*EXERCISE PROMPT*:
Go through the entries below and copy each line containing the word "stained".

*DATA TO USE*:
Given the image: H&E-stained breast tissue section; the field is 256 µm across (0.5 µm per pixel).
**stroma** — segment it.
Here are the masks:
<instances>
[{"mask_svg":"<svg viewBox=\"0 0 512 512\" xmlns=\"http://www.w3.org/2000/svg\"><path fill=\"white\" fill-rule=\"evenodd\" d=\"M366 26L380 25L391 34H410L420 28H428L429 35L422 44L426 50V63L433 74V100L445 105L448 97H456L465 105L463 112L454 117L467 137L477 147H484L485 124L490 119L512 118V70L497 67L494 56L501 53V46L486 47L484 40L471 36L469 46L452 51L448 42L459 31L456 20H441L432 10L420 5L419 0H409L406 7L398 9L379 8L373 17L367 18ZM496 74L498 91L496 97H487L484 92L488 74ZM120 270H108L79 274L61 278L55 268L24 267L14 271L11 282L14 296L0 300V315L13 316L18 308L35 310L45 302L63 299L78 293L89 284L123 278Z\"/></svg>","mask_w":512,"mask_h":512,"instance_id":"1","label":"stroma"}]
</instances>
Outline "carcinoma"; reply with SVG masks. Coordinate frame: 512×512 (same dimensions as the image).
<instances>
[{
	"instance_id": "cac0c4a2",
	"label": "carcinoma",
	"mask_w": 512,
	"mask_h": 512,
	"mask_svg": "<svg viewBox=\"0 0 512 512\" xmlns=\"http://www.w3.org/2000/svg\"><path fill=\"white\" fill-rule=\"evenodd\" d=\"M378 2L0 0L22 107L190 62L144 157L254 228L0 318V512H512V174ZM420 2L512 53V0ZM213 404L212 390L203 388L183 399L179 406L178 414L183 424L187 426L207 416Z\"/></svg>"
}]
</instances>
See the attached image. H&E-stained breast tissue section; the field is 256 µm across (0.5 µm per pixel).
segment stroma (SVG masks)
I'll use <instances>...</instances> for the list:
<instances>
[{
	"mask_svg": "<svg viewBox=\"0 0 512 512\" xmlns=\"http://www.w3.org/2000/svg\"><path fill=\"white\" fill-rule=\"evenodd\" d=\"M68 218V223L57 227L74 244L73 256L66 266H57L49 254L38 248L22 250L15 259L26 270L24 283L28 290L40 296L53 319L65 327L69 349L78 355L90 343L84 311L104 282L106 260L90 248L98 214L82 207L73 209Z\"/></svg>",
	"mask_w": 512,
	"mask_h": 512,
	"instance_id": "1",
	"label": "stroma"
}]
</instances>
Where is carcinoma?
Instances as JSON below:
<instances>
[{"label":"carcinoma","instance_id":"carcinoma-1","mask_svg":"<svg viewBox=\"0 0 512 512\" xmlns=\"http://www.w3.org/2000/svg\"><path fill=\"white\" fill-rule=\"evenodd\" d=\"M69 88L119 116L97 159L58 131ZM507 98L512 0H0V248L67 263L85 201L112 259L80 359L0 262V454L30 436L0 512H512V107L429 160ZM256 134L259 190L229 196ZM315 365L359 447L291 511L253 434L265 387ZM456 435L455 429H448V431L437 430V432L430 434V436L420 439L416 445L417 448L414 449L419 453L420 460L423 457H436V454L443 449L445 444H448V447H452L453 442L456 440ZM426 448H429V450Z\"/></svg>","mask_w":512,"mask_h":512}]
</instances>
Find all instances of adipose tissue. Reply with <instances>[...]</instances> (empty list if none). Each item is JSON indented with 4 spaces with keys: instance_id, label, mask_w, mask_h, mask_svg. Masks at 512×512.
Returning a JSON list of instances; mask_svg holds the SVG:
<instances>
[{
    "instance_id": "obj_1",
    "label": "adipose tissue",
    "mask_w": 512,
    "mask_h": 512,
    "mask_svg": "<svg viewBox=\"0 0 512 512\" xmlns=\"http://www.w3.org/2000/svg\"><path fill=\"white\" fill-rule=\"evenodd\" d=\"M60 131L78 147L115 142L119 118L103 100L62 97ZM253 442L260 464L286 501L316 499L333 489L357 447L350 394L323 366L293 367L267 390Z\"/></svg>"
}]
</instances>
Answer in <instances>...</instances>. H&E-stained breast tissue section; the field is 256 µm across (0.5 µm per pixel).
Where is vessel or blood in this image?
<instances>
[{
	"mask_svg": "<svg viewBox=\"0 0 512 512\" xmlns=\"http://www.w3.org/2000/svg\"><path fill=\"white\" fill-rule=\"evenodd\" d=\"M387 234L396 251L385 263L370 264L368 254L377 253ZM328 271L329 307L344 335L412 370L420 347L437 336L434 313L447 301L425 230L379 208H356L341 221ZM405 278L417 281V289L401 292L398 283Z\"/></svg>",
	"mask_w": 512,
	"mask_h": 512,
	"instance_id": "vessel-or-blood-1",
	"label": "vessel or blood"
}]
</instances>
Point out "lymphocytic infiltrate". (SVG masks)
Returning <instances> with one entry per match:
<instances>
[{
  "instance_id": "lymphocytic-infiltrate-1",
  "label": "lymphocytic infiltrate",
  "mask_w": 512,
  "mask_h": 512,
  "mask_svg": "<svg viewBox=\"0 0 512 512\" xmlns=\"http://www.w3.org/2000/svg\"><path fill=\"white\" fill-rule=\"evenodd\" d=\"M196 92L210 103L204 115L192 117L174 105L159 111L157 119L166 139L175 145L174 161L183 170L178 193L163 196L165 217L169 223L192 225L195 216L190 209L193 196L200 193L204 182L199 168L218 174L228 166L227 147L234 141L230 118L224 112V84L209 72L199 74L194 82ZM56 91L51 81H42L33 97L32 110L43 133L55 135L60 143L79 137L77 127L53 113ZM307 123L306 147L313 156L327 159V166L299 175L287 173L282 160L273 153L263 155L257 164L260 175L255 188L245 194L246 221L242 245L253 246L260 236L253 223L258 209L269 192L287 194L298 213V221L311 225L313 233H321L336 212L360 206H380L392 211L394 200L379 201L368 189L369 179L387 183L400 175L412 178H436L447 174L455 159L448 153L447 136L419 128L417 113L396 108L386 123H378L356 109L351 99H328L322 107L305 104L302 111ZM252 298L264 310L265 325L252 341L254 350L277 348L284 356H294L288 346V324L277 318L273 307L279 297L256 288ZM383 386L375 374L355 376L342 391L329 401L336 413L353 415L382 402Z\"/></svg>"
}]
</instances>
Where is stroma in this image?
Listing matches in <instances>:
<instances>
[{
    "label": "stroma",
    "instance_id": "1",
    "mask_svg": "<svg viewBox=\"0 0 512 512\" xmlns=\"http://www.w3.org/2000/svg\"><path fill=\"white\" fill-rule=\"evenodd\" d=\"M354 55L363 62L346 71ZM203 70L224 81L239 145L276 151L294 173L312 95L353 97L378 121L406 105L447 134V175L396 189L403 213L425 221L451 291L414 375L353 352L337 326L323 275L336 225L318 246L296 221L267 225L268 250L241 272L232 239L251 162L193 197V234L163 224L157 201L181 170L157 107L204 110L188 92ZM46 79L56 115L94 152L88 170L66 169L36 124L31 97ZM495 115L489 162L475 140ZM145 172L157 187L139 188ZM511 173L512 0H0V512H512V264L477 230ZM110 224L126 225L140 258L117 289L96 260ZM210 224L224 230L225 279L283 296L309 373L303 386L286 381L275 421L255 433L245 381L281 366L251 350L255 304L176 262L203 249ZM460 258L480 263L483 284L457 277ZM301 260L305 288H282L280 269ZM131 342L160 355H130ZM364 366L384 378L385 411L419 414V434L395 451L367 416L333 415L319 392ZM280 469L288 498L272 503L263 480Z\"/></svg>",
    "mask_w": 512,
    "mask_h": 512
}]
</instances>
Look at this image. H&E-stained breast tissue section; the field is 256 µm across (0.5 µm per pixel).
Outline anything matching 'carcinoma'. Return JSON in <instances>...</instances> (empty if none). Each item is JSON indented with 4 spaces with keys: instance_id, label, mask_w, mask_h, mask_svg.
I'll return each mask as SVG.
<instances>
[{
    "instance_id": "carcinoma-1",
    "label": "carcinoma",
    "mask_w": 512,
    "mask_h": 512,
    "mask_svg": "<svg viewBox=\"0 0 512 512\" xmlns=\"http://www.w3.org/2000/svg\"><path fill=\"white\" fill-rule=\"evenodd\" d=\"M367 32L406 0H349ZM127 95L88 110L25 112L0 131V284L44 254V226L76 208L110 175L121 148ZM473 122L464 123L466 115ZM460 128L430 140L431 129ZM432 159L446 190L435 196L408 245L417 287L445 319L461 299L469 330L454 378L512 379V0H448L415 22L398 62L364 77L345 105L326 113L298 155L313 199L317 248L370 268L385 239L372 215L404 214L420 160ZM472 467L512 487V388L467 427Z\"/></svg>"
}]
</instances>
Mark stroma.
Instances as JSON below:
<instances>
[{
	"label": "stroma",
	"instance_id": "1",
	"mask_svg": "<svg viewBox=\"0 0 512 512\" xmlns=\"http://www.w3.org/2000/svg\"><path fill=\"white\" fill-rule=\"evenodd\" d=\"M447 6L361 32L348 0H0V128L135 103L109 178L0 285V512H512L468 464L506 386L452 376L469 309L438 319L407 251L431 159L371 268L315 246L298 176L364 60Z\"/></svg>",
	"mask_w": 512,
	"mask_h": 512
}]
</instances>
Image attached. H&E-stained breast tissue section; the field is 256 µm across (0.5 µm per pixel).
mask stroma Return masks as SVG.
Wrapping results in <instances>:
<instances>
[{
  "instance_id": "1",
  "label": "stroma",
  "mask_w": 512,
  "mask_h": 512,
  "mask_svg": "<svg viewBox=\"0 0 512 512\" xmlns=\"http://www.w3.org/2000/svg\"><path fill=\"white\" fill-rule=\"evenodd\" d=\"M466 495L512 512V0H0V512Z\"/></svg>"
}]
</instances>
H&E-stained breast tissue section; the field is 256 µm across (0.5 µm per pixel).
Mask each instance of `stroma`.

*EXERCISE OUTPUT*:
Given the image: H&E-stained breast tissue section; the field is 256 µm across (0.5 µm per pixel).
See the attached image. H&E-stained breast tissue section; the field is 256 µm across (0.5 µm per pixel).
Answer in <instances>...</instances>. H&E-stained breast tissue section; the field is 256 µm across (0.5 µm per pixel).
Look at this image. H&E-stained breast tissue section; the field is 256 µm across (0.5 µm per pixel).
Image attached. H&E-stained breast tissue section; the field is 256 µm across (0.5 µm per pixel).
H&E-stained breast tissue section; the field is 256 µm across (0.5 µm per pixel).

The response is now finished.